● **Data extract**:
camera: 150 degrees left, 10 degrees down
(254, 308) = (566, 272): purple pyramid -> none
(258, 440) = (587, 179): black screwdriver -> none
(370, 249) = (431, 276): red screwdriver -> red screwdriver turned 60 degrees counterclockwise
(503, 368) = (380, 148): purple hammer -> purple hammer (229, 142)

● **About this task**:
Transcribe all of the material without omitting a line.

● **Expected answer**:
camera: 150 degrees left, 10 degrees down
(254, 308) = (566, 272): purple pyramid -> none
(258, 440) = (587, 179): black screwdriver -> none
(370, 249) = (431, 276): red screwdriver -> red screwdriver turned 60 degrees counterclockwise
(503, 368) = (380, 148): purple hammer -> purple hammer (229, 142)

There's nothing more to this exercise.